Image change detection data
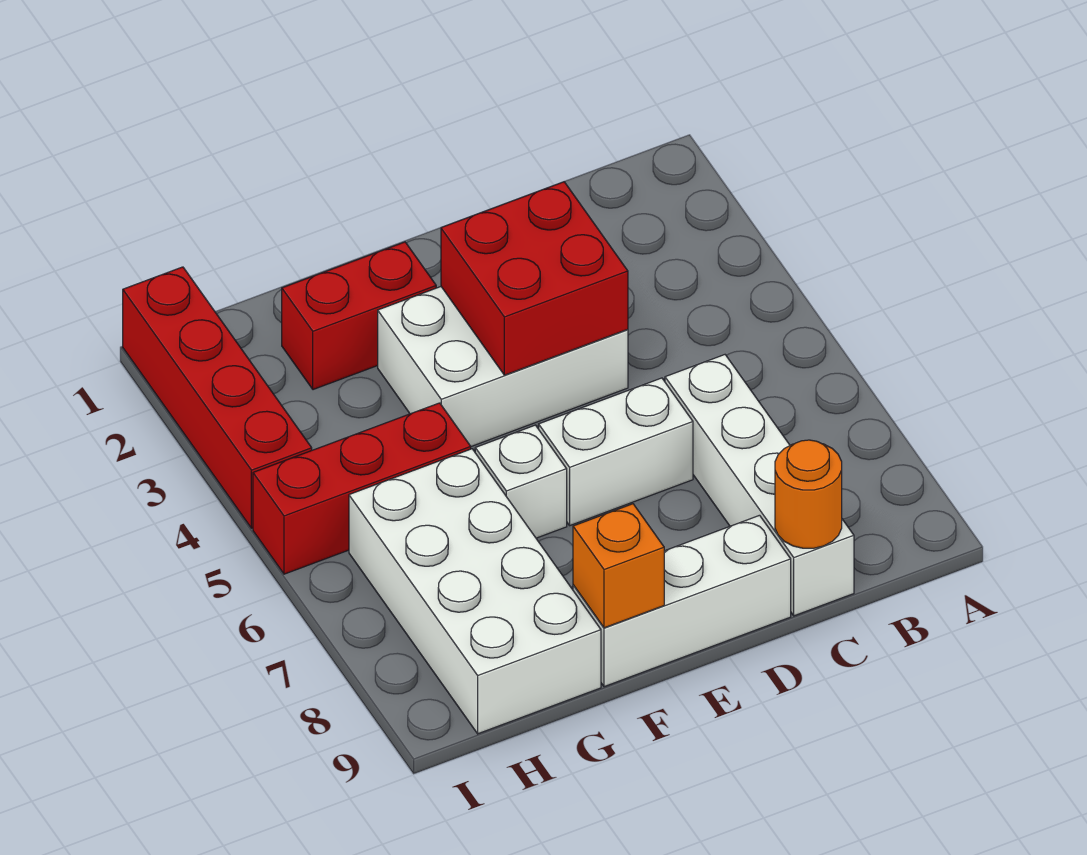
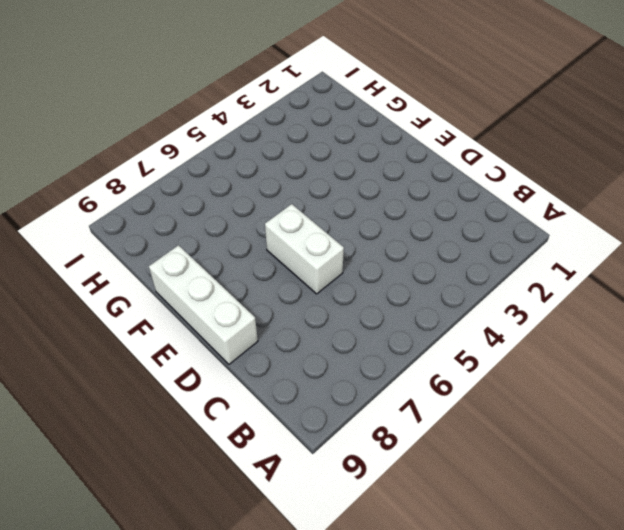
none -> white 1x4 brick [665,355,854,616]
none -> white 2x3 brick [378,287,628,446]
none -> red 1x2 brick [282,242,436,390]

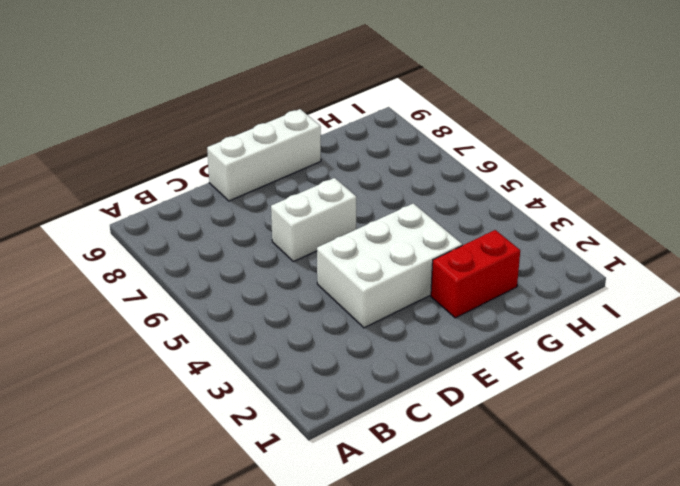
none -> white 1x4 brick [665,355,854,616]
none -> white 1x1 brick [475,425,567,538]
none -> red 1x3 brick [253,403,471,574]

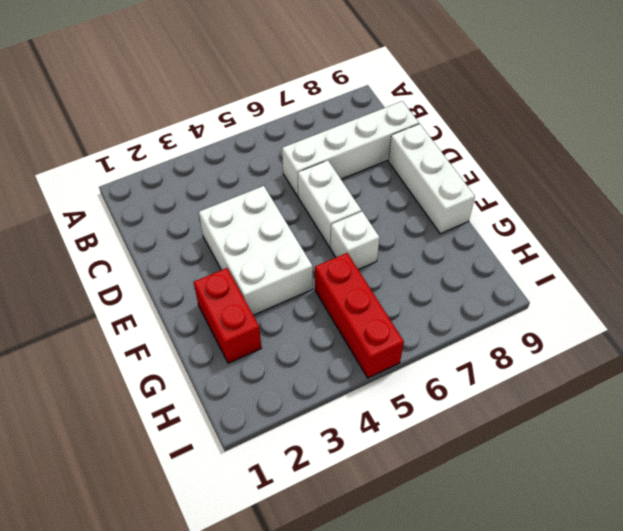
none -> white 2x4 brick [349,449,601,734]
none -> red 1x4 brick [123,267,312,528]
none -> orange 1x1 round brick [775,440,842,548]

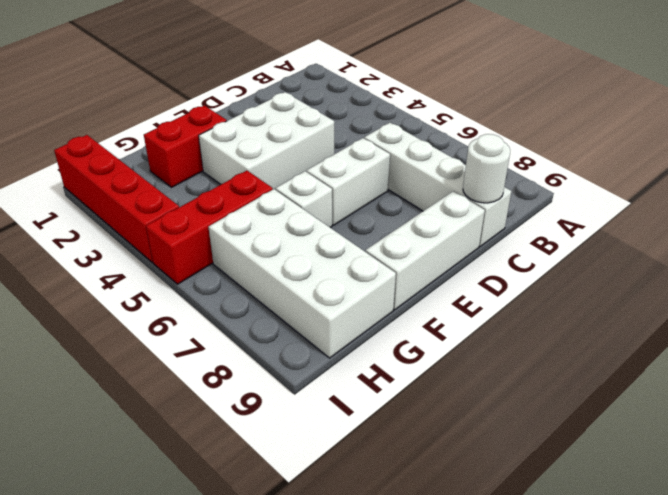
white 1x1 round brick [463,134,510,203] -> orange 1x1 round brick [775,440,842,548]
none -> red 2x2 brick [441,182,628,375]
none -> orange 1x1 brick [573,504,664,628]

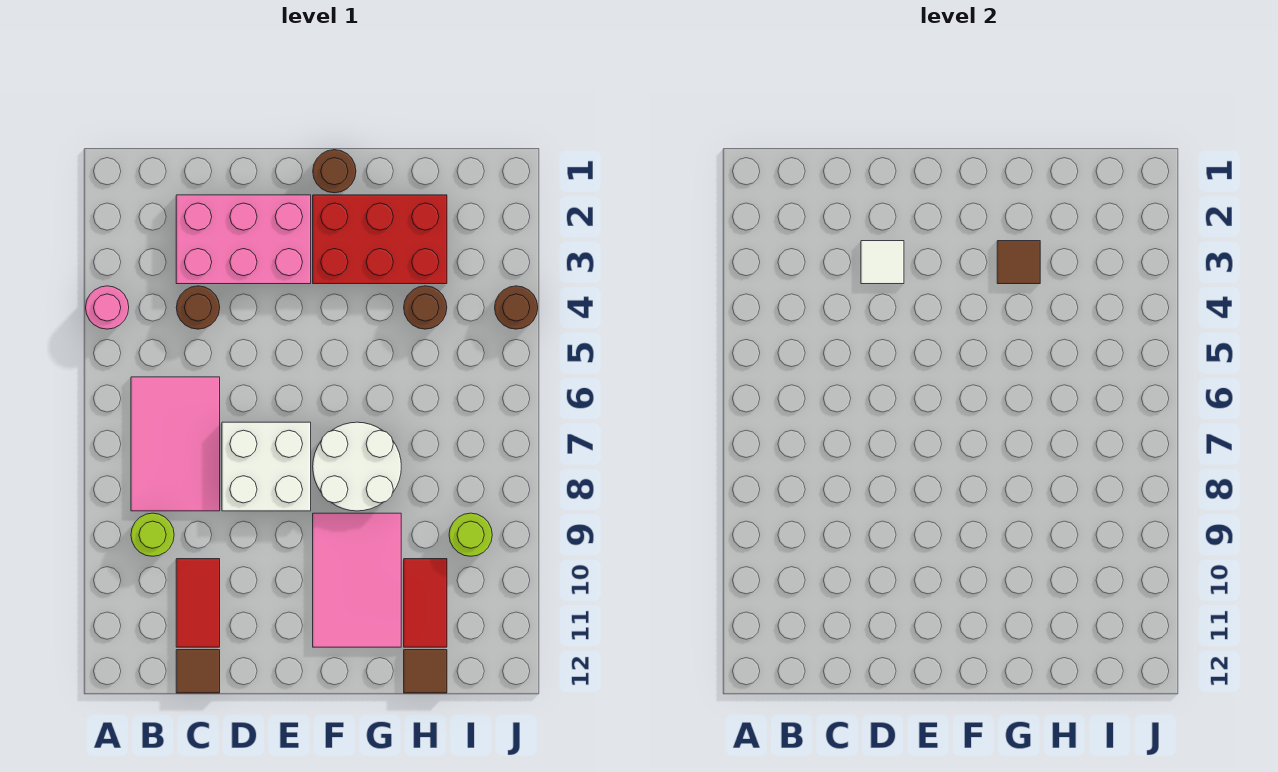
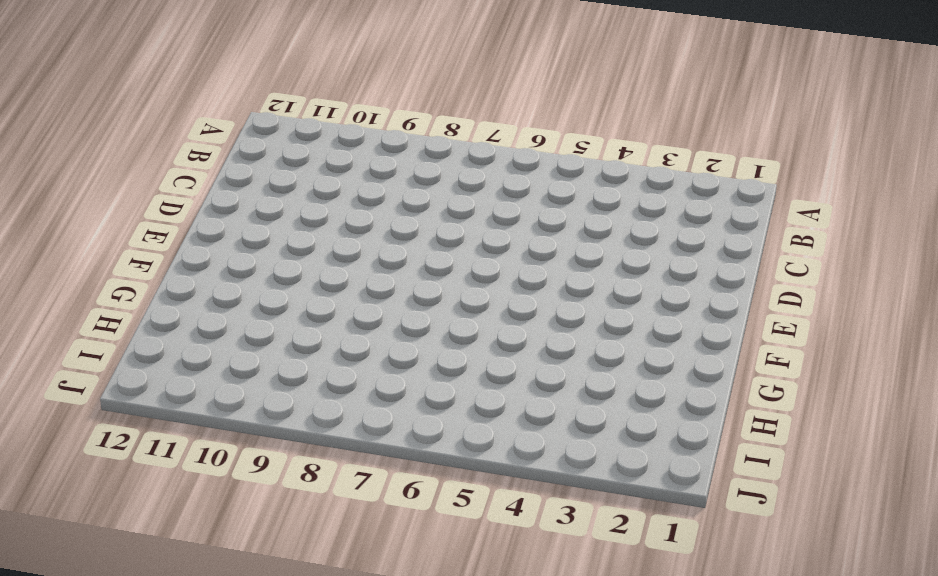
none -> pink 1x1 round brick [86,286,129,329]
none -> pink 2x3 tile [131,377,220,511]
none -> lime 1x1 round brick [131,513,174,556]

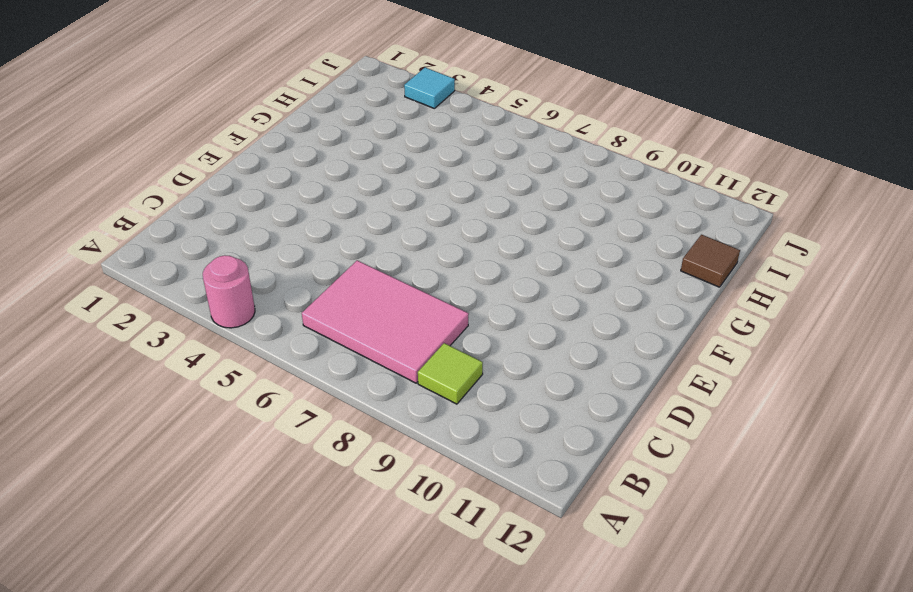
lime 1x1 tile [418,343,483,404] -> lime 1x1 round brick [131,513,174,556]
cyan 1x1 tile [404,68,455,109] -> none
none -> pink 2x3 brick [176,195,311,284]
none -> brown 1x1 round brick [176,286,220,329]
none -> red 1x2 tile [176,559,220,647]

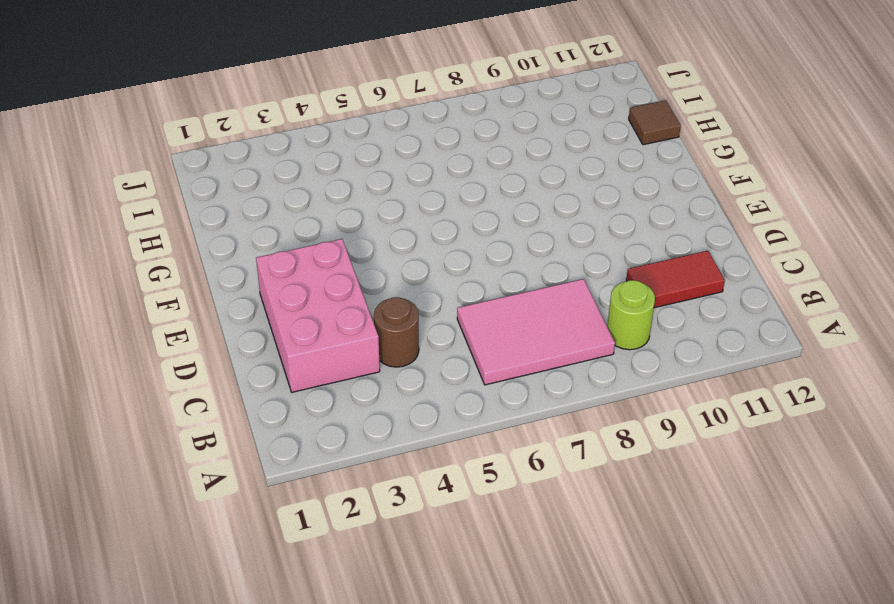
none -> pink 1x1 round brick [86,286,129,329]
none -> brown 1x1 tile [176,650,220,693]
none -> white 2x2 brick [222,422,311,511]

[EXERCISE PROMPT]: All records above are to be printed exactly, minus the pictures they contain.

[PROBLEM SOLUTION]:
none -> white 1x4 brick [665,355,854,616]
none -> white 2x3 brick [378,287,628,446]
none -> red 1x2 brick [282,242,436,390]

none -> white 1x4 brick [665,355,854,616]
none -> white 1x1 brick [475,425,567,538]
none -> red 1x3 brick [253,403,471,574]

none -> white 2x4 brick [349,449,601,734]
none -> red 1x4 brick [123,267,312,528]
none -> orange 1x1 round brick [775,440,842,548]

white 1x1 round brick [463,134,510,203] -> orange 1x1 round brick [775,440,842,548]
none -> red 2x2 brick [441,182,628,375]
none -> orange 1x1 brick [573,504,664,628]

none -> pink 1x1 round brick [86,286,129,329]
none -> pink 2x3 tile [131,377,220,511]
none -> lime 1x1 round brick [131,513,174,556]

lime 1x1 tile [418,343,483,404] -> lime 1x1 round brick [131,513,174,556]
cyan 1x1 tile [404,68,455,109] -> none
none -> pink 2x3 brick [176,195,311,284]
none -> brown 1x1 round brick [176,286,220,329]
none -> red 1x2 tile [176,559,220,647]

none -> pink 1x1 round brick [86,286,129,329]
none -> brown 1x1 tile [176,650,220,693]
none -> white 2x2 brick [222,422,311,511]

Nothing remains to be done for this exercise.